*Task to complete*
Would you restate, word for word, only the lines starting at the one with "white flashlight: 2 -> 3" and ending with the final line of the entries below? Pictures stay out.

*Dataset records*
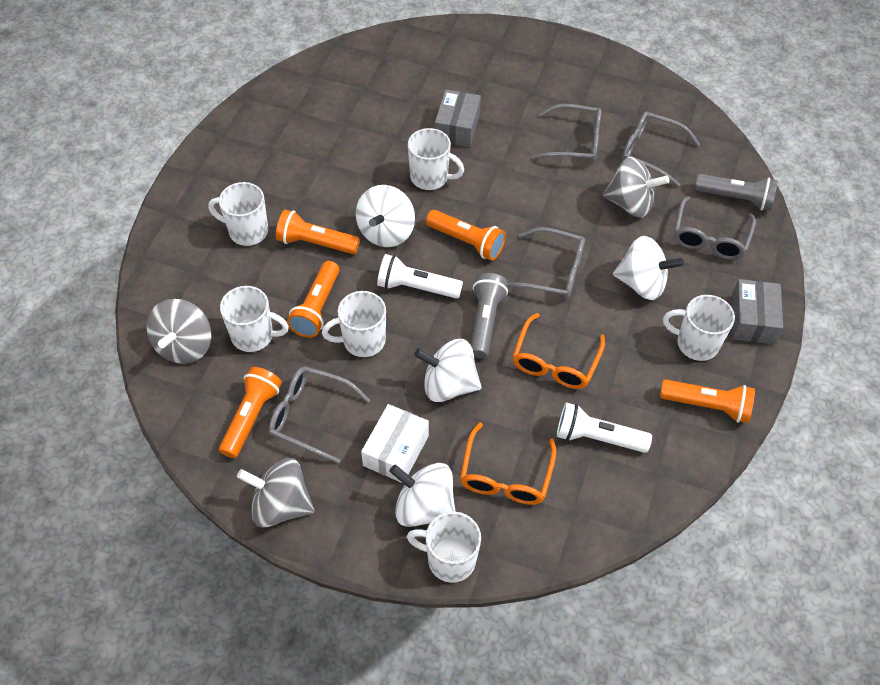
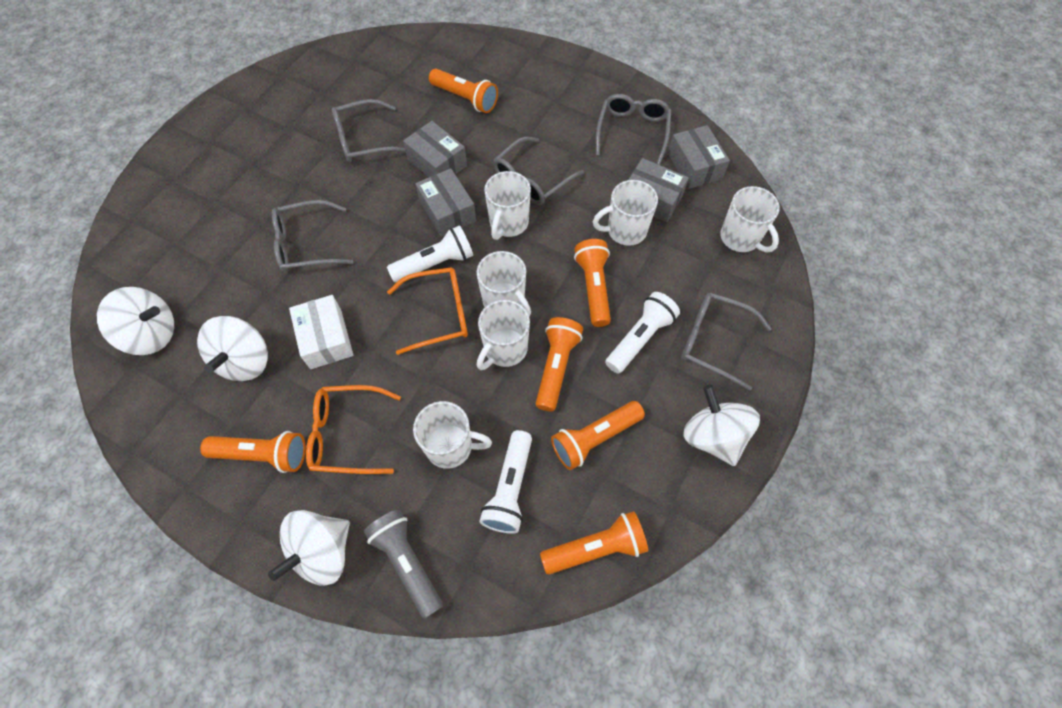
grey box: 2 -> 4
grey flashlight: 2 -> 1
grey spinning top: 3 -> 0
orange flashlight: 5 -> 6
white flashlight: 2 -> 3

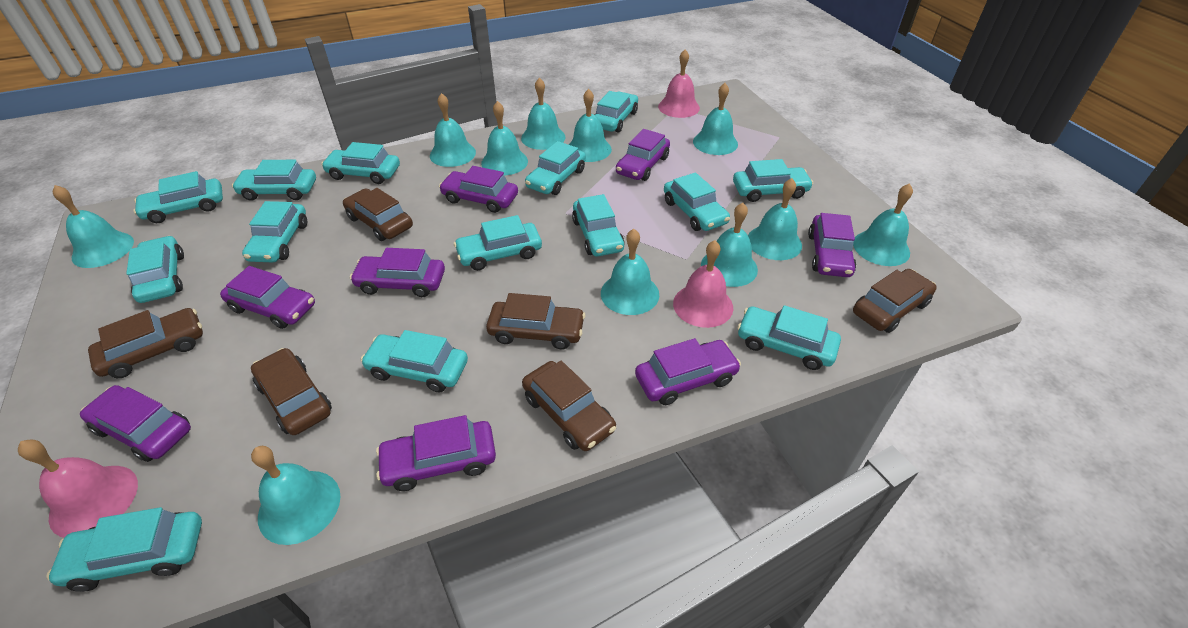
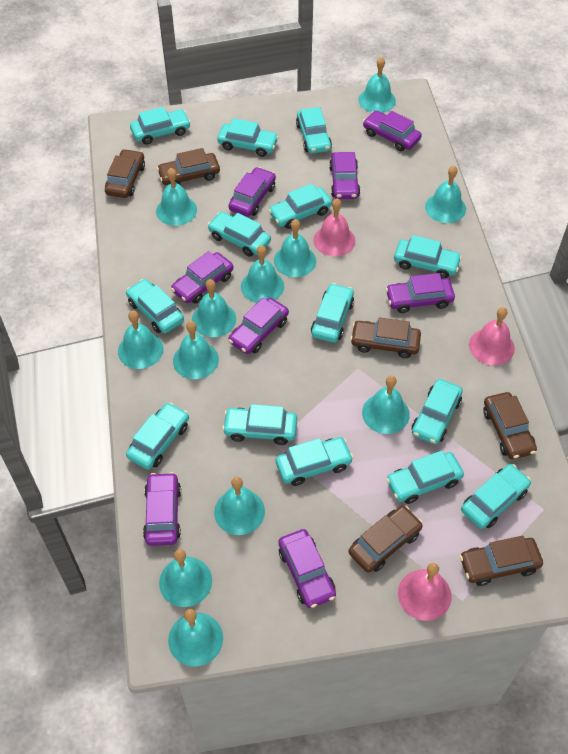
turquoise bell: 11 -> 12

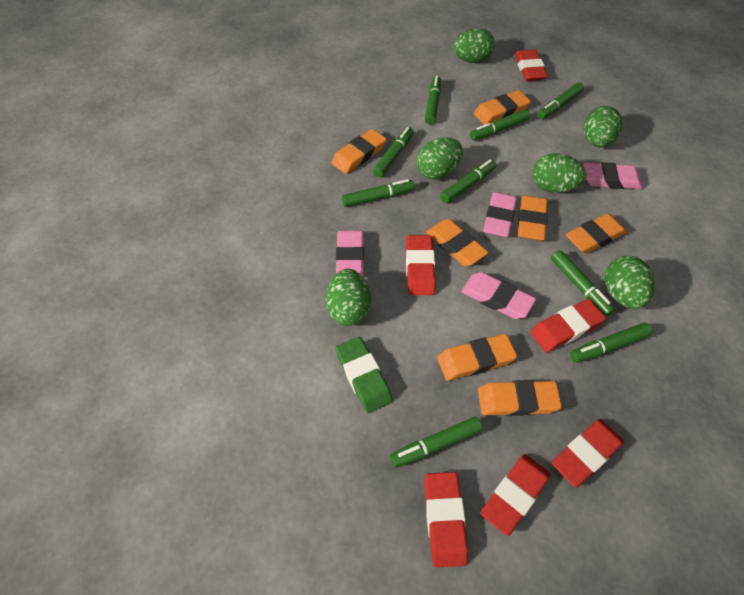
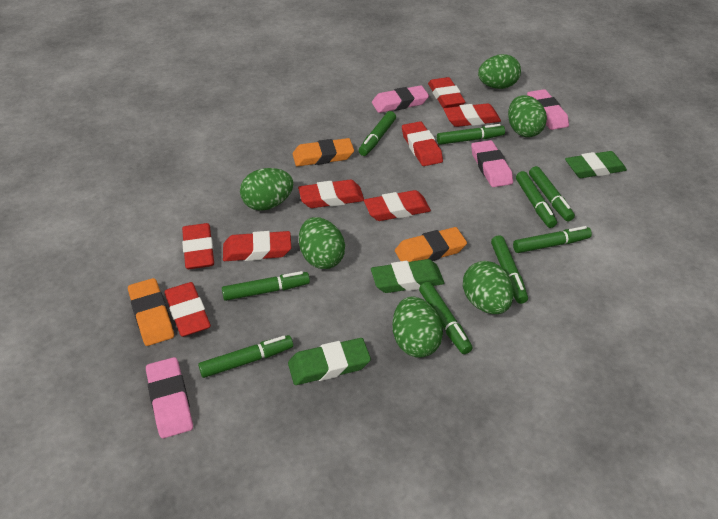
green eraser: 1 -> 3
orange eraser: 7 -> 3
red eraser: 6 -> 8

*Response to this task*
white flashlight: 2 -> 3

turquoise bell: 11 -> 12

green eraser: 1 -> 3
orange eraser: 7 -> 3
red eraser: 6 -> 8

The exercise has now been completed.